The records
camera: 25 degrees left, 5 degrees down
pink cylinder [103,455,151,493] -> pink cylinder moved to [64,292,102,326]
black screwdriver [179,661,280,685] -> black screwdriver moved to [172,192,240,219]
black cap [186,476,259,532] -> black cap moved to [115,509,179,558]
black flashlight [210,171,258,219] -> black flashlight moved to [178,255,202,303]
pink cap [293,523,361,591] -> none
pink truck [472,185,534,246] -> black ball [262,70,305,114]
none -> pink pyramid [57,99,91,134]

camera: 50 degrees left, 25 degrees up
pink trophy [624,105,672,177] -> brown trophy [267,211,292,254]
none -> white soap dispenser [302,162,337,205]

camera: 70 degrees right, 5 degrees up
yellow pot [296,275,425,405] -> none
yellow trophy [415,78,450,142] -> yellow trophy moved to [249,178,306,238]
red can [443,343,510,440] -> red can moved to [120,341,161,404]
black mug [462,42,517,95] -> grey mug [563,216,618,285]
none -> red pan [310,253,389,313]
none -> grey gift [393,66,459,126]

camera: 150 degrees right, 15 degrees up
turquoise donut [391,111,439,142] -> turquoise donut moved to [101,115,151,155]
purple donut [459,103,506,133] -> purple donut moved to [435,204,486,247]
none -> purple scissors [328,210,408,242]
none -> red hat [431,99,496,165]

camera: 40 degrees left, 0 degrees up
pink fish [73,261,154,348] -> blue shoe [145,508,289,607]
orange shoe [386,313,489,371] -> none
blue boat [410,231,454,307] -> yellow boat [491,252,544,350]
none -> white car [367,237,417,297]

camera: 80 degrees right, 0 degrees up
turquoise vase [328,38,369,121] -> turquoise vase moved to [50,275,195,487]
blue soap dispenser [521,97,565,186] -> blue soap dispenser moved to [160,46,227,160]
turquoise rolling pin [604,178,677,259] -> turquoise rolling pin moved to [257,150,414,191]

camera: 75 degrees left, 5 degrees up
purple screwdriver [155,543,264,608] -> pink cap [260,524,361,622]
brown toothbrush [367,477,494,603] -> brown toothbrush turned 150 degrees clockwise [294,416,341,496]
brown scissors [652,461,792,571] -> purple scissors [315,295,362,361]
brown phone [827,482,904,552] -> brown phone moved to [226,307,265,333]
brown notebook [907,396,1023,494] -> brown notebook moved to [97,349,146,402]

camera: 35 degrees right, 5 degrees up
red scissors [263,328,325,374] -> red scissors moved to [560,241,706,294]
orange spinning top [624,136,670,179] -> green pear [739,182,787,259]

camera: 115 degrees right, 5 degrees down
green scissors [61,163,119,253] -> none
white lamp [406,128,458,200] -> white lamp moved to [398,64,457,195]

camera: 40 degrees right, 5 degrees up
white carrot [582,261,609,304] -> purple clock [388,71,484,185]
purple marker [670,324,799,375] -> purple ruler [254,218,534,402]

Your goal
From the listing above, the lines starting with the one that has "orange shoe [386,313,489,371] -> none" and running through the one that has "brown toothbrush [367,477,494,603]" should be copied exactly, ends included.

Answer space
orange shoe [386,313,489,371] -> none
blue boat [410,231,454,307] -> yellow boat [491,252,544,350]
none -> white car [367,237,417,297]

camera: 80 degrees right, 0 degrees up
turquoise vase [328,38,369,121] -> turquoise vase moved to [50,275,195,487]
blue soap dispenser [521,97,565,186] -> blue soap dispenser moved to [160,46,227,160]
turquoise rolling pin [604,178,677,259] -> turquoise rolling pin moved to [257,150,414,191]

camera: 75 degrees left, 5 degrees up
purple screwdriver [155,543,264,608] -> pink cap [260,524,361,622]
brown toothbrush [367,477,494,603] -> brown toothbrush turned 150 degrees clockwise [294,416,341,496]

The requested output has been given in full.